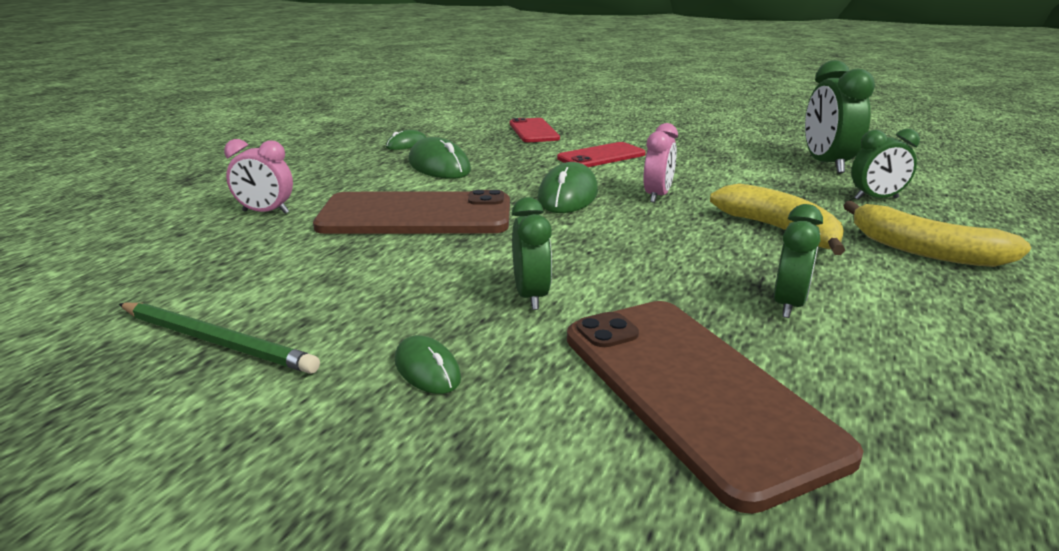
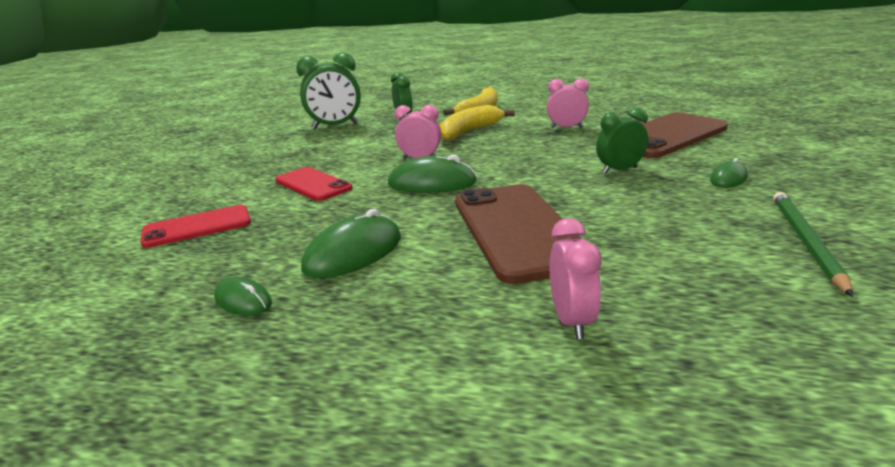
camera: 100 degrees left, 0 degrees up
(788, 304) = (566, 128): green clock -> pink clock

==

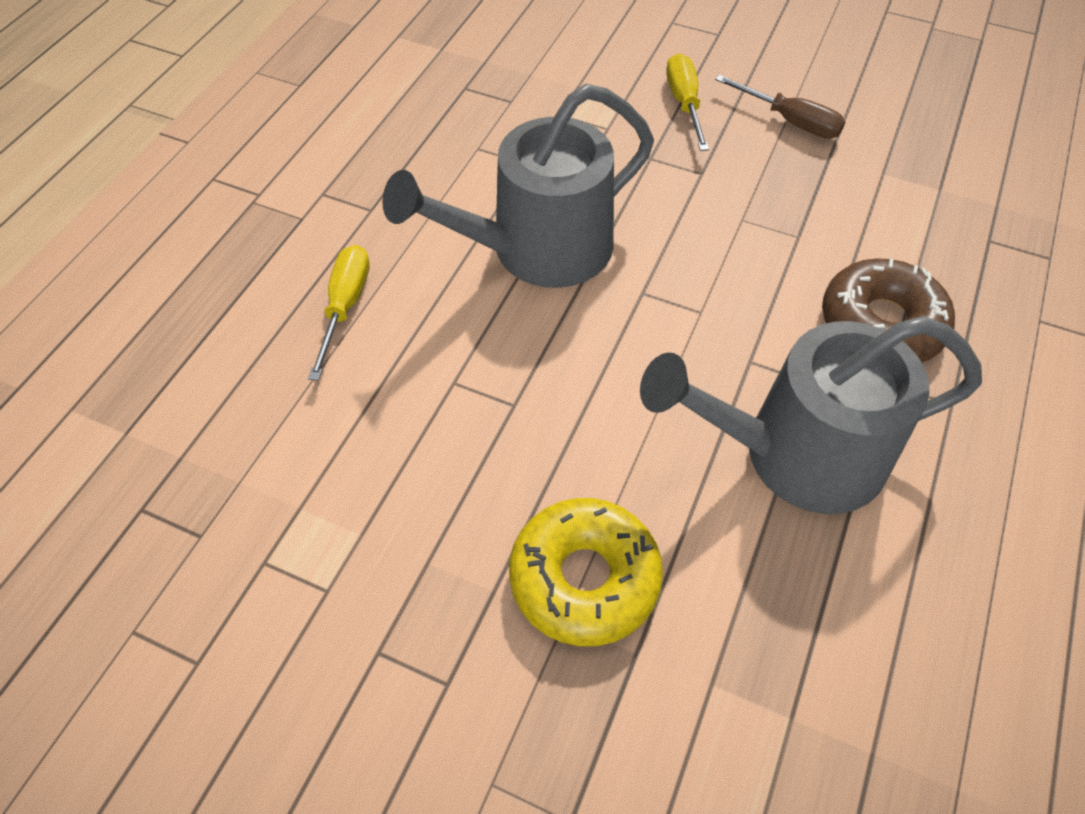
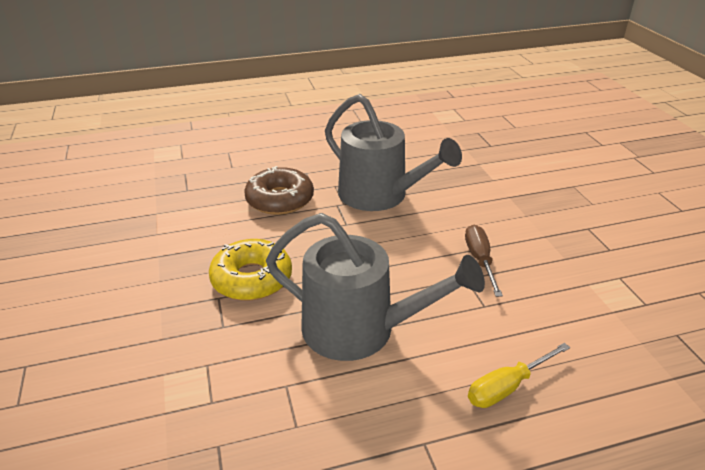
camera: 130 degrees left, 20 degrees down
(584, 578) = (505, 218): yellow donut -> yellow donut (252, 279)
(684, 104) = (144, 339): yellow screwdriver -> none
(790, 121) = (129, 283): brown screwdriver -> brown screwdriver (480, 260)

● **REQUIRED WORK**:
All that belongs in the answer is the run of lines above from the line containing "camera: 130 degrees left, 20 degrees down" through the line containing "(790, 121) = (129, 283): brown", exactly as written.

● **ANSWER SPACE**:
camera: 130 degrees left, 20 degrees down
(584, 578) = (505, 218): yellow donut -> yellow donut (252, 279)
(684, 104) = (144, 339): yellow screwdriver -> none
(790, 121) = (129, 283): brown screwdriver -> brown screwdriver (480, 260)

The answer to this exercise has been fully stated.